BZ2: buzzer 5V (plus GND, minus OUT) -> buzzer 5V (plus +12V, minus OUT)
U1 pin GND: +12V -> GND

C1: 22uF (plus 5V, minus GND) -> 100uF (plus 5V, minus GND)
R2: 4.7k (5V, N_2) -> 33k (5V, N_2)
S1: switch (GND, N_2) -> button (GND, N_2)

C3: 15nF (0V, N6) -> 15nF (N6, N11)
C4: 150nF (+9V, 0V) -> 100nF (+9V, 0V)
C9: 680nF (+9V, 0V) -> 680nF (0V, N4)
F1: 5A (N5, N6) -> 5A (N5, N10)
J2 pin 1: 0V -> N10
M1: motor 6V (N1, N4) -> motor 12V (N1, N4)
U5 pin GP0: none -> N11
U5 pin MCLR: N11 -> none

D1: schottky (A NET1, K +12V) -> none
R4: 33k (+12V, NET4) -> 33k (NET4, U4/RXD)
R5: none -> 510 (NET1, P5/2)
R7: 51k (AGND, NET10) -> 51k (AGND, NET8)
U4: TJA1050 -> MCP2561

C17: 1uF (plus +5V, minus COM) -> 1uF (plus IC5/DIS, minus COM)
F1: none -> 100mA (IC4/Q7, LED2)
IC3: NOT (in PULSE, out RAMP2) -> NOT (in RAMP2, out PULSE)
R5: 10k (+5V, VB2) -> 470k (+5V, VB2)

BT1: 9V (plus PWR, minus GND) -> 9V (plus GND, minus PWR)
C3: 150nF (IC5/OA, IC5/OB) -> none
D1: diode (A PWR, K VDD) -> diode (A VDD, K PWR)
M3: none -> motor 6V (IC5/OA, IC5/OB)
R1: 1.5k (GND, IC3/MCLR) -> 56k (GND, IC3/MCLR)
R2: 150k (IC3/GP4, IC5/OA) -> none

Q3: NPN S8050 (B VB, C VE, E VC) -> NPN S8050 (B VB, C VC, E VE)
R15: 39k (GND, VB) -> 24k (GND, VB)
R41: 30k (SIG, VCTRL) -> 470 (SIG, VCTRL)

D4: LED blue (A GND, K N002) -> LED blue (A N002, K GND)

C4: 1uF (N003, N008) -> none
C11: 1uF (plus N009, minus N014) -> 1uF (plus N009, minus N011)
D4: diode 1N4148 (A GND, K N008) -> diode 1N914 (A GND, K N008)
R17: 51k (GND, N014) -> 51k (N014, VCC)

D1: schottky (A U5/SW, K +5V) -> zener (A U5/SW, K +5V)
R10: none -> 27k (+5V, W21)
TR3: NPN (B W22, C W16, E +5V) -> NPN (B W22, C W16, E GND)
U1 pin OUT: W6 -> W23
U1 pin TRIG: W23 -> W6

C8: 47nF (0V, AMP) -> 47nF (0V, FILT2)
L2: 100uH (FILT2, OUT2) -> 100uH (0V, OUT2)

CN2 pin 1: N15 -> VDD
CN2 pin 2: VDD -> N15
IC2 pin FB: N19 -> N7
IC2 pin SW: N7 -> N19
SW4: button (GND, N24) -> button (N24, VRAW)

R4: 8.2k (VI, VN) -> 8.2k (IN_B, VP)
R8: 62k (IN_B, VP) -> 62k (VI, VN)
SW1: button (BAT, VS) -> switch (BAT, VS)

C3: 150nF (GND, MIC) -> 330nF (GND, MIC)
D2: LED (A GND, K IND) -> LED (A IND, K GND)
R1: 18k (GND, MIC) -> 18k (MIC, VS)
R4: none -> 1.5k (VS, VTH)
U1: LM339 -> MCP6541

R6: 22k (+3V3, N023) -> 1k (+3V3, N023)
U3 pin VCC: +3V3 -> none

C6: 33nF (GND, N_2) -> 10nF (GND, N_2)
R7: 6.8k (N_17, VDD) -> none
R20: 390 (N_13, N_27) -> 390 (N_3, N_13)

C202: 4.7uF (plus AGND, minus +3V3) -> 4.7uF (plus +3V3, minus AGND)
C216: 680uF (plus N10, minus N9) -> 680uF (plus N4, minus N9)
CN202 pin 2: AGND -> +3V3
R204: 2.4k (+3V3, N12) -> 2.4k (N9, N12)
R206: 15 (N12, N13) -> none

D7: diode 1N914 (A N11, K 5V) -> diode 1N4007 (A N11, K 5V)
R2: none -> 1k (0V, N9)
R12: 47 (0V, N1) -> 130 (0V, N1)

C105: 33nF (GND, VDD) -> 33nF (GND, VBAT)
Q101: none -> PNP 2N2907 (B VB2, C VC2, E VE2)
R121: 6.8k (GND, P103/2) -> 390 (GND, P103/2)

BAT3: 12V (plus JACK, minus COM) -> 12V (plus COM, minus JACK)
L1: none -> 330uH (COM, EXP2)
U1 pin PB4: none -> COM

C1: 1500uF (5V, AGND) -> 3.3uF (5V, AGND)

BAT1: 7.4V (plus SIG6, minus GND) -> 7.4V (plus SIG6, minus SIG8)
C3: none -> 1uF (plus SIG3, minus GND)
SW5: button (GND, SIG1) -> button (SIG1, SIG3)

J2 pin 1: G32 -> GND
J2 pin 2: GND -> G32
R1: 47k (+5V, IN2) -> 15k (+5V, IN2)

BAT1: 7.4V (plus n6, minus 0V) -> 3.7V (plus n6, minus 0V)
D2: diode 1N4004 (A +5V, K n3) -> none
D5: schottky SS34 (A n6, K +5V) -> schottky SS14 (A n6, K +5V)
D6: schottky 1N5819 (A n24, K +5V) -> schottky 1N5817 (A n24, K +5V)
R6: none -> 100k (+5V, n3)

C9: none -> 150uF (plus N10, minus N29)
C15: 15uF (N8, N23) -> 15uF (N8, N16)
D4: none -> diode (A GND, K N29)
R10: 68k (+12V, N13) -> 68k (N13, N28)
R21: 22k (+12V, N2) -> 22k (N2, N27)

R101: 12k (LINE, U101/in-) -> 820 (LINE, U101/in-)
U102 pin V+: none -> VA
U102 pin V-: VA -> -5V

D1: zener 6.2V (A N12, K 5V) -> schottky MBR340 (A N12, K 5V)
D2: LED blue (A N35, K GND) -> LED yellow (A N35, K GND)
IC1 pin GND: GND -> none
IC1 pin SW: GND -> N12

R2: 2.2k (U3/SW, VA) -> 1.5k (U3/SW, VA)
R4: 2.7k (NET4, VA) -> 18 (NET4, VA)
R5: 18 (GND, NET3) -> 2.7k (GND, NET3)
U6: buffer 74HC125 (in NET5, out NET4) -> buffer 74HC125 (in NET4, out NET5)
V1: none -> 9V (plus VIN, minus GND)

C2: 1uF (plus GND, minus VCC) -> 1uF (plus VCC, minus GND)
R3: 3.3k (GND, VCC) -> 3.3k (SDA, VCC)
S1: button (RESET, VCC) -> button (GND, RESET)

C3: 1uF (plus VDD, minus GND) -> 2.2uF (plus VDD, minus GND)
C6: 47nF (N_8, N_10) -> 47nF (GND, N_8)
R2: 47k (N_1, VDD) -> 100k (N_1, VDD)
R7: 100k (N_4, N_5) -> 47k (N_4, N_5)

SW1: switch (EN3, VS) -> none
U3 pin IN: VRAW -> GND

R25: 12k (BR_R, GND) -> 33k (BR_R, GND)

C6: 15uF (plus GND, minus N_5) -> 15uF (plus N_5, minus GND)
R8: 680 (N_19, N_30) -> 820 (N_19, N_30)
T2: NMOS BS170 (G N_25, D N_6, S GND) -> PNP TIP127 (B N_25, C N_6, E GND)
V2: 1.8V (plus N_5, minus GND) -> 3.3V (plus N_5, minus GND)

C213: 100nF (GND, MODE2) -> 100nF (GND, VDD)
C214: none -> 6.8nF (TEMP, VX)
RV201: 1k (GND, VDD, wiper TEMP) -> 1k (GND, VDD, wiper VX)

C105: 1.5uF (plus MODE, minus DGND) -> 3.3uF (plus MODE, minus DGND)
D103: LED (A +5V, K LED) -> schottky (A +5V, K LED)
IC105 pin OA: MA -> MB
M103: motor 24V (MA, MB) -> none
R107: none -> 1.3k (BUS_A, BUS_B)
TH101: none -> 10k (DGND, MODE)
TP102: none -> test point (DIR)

■ ■ ■ ■ ■ ■ ■

About this task: In the entries above, please find the line with "BAT1: 7.4V (plus n6, minus" and the line with "U102 pin V-: VA -> -5V", then write out exactly those two lines and every line between them, and nothing more.

Answer space:
BAT1: 7.4V (plus n6, minus 0V) -> 3.7V (plus n6, minus 0V)
D2: diode 1N4004 (A +5V, K n3) -> none
D5: schottky SS34 (A n6, K +5V) -> schottky SS14 (A n6, K +5V)
D6: schottky 1N5819 (A n24, K +5V) -> schottky 1N5817 (A n24, K +5V)
R6: none -> 100k (+5V, n3)

C9: none -> 150uF (plus N10, minus N29)
C15: 15uF (N8, N23) -> 15uF (N8, N16)
D4: none -> diode (A GND, K N29)
R10: 68k (+12V, N13) -> 68k (N13, N28)
R21: 22k (+12V, N2) -> 22k (N2, N27)

R101: 12k (LINE, U101/in-) -> 820 (LINE, U101/in-)
U102 pin V+: none -> VA
U102 pin V-: VA -> -5V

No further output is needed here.